The records ::
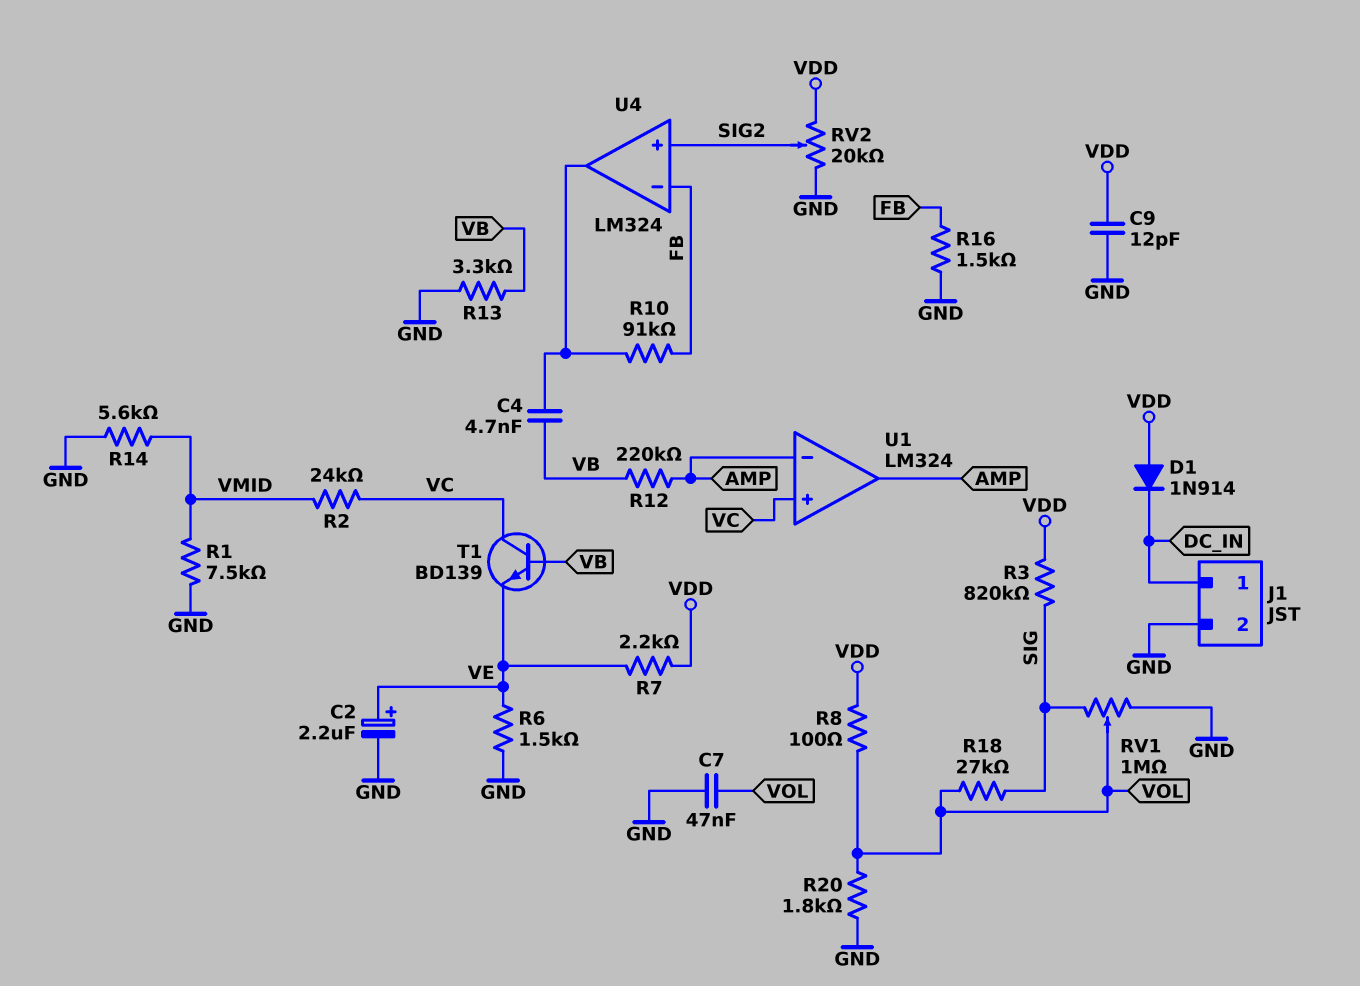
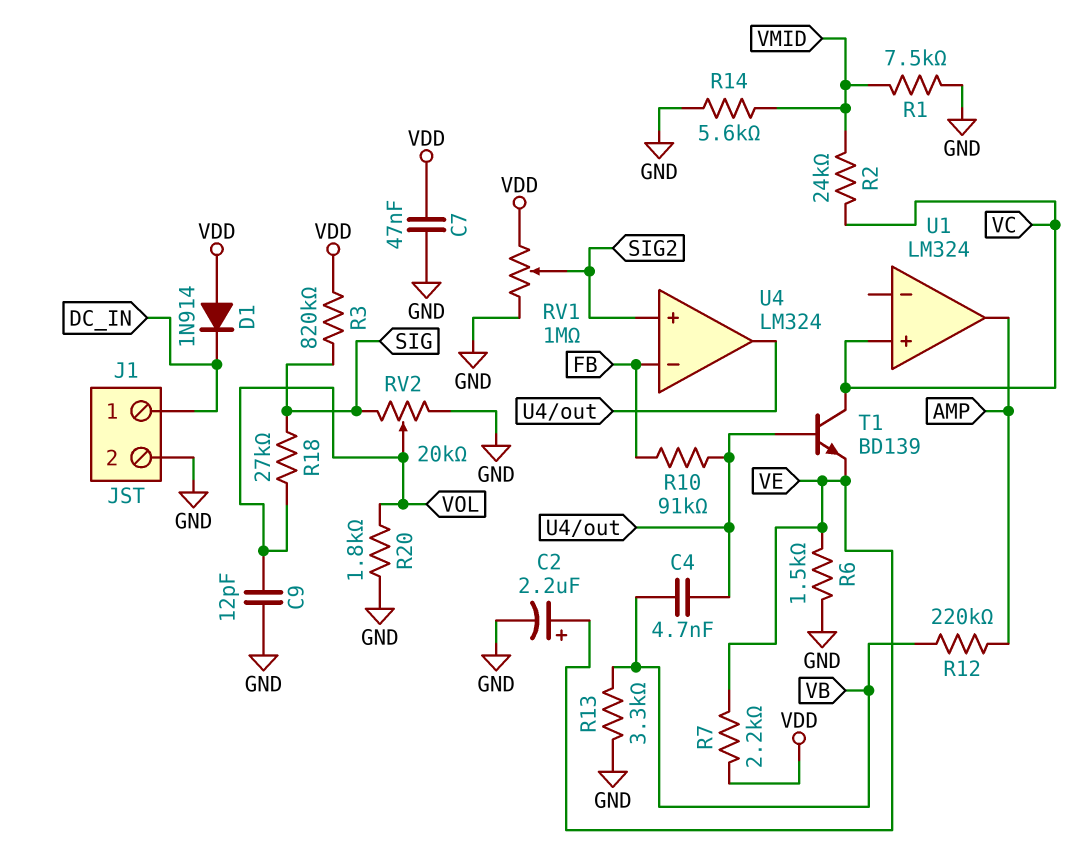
C7: 47nF (GND, VOL) -> 47nF (GND, VDD)
C9: 12pF (GND, VDD) -> 12pF (GND, VOL)
R8: 100 (VDD, VOL) -> none
R16: 1.5k (FB, GND) -> none
RV1: 1M (GND, SIG, wiper VOL) -> 1M (GND, VDD, wiper SIG2)
RV2: 20k (GND, VDD, wiper SIG2) -> 20k (GND, SIG, wiper VOL)
T1: NPN BD139 (B VB, C VC, E VE) -> NPN BD139 (B U4/out, C VC, E VE)
U1 pin in-: AMP -> none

Try it :: Pull out all lines from the listing that contain the string "none".

Reply to the task ::
R8: 100 (VDD, VOL) -> none
R16: 1.5k (FB, GND) -> none
U1 pin in-: AMP -> none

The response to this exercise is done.